**Requirement:**
Transcribe exactly, leaving out pictures, the lines from the one that holds "(489, 149) = (307, 121): green" through the end of the data below, including both end lines and no others.

(Object correspondence data)

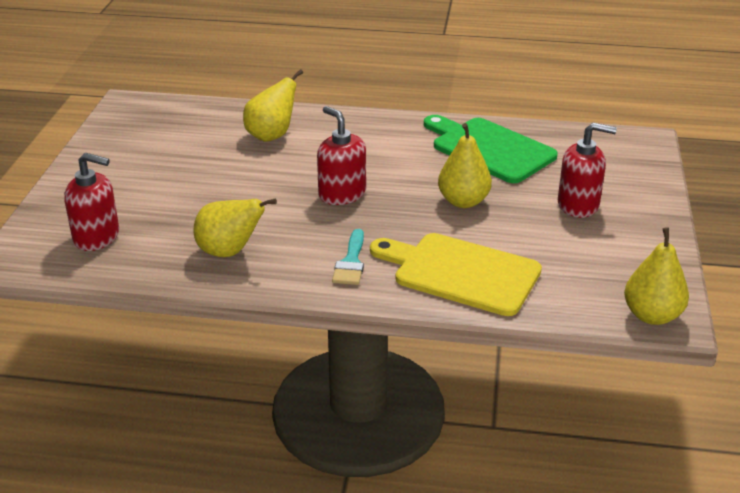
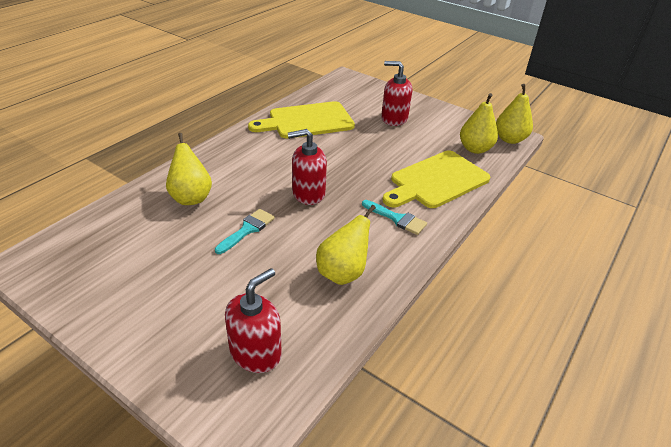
camera: 65 degrees left, 5 degrees up
(250, 180) = (247, 230): none -> turquoise brush
(463, 201) = (359, 151): yellow pear -> yellow pear (475, 149)
(489, 149) = (307, 121): green cutting board -> yellow cutting board
(578, 205) = (394, 118): red soap dispenser -> red soap dispenser turned 105 degrees counterclockwise

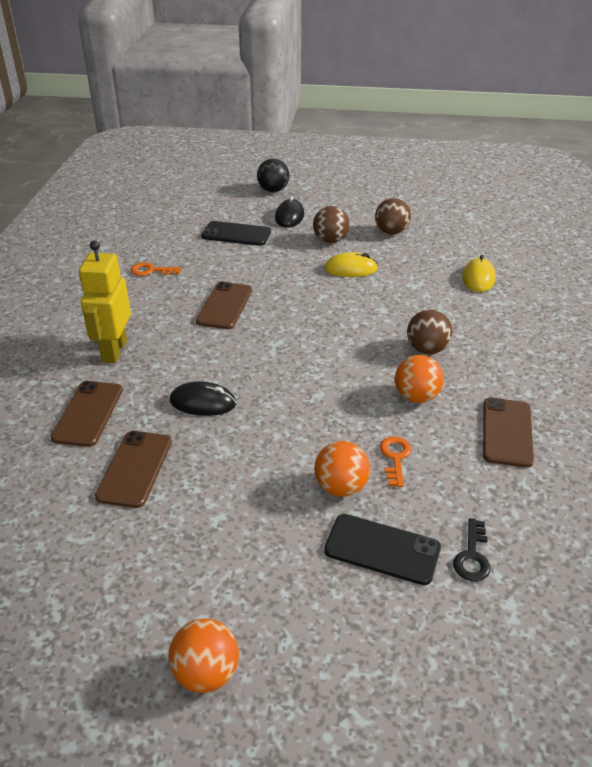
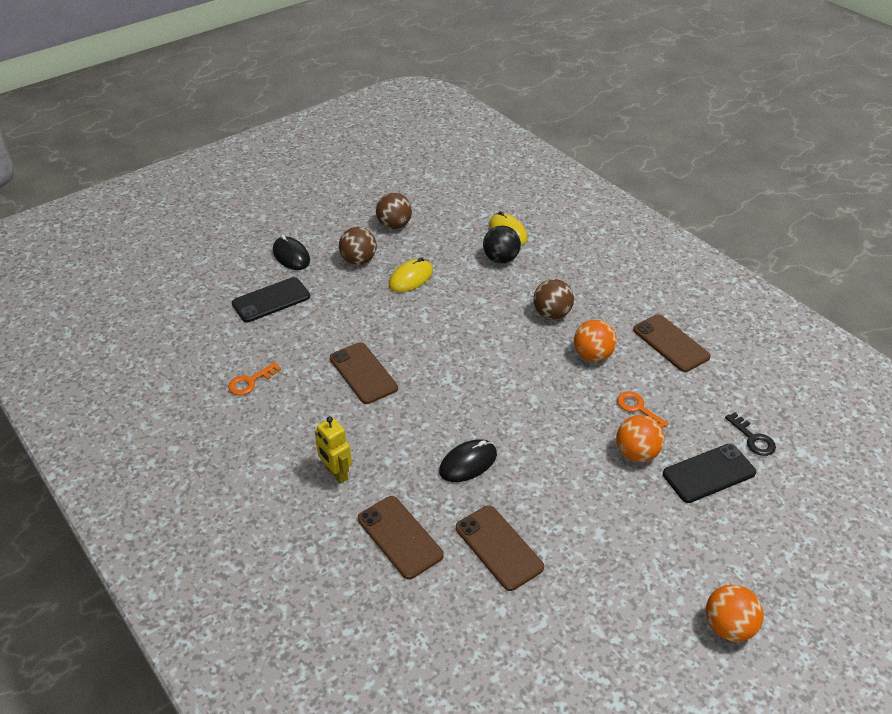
camera: 45 degrees left, 5 degrees up
(114, 351) = (336, 473): yellow robot -> yellow robot, size x0.64
(273, 190) = (237, 236): black ball -> black ball (501, 259)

**Solution to the problem:**
(489, 149) = (307, 121): green cutting board -> yellow cutting board
(578, 205) = (394, 118): red soap dispenser -> red soap dispenser turned 105 degrees counterclockwise

camera: 45 degrees left, 5 degrees up
(114, 351) = (336, 473): yellow robot -> yellow robot, size x0.64
(273, 190) = (237, 236): black ball -> black ball (501, 259)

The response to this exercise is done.